Show, from the records below, all lines that contain the word "orange".

----- Material for this task

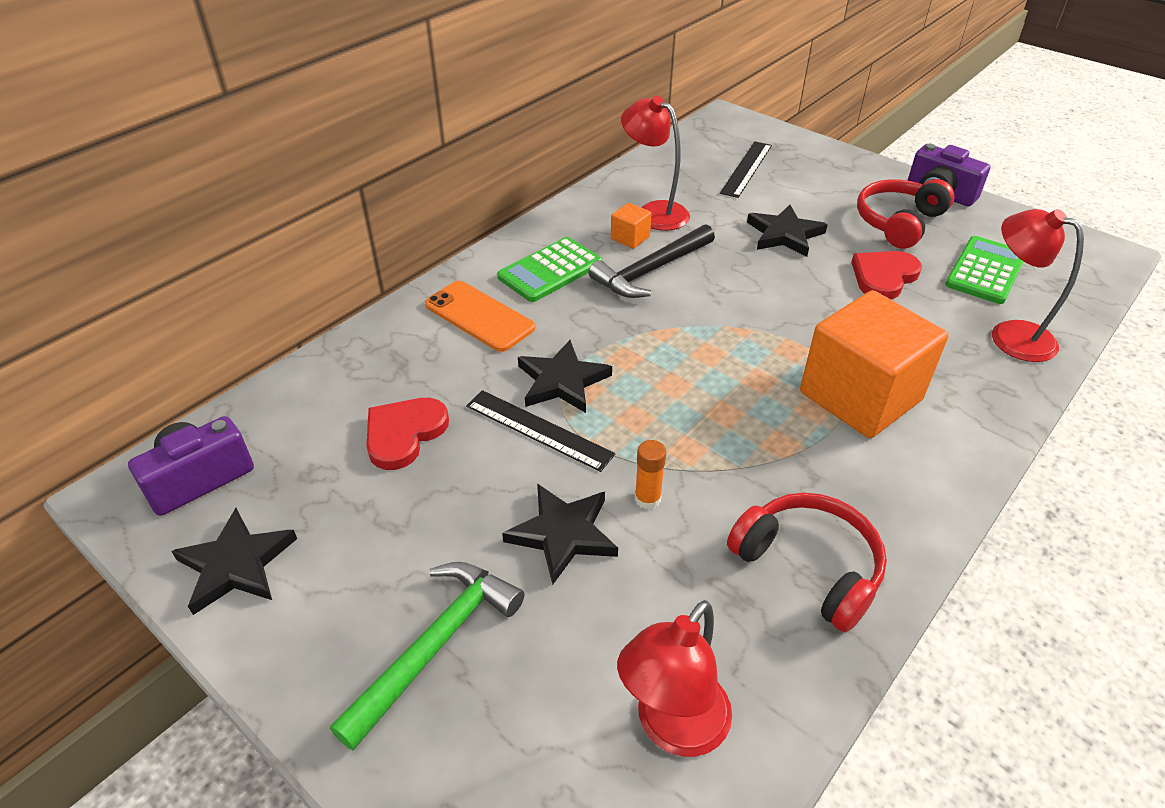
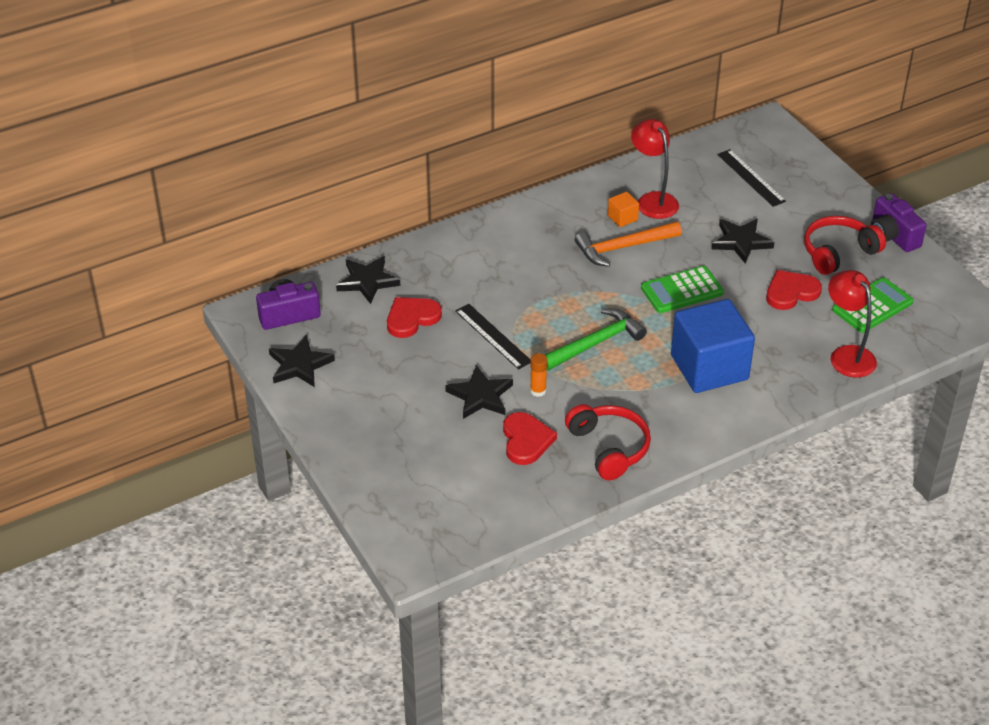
camera: 20 degrees right, 0 degrees up
(436, 645) = (391, 429): green hammer -> green hammer (595, 343)
(479, 316) = (487, 253): orange phone -> none
(550, 270) = (551, 230): green calculator -> green calculator (682, 290)
(562, 381) = (521, 310): black star -> black star (367, 281)
(651, 271) = (623, 247): black hammer -> orange hammer
(672, 728) = (492, 494): red lamp -> none
(674, 594) = (526, 440): none -> red heart
(746, 169) = (751, 178): black ruler -> black ruler turned 75 degrees counterclockwise
(860, 396) = (709, 367): orange cube -> blue cube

----------

* **Your response**
(479, 316) = (487, 253): orange phone -> none
(651, 271) = (623, 247): black hammer -> orange hammer
(860, 396) = (709, 367): orange cube -> blue cube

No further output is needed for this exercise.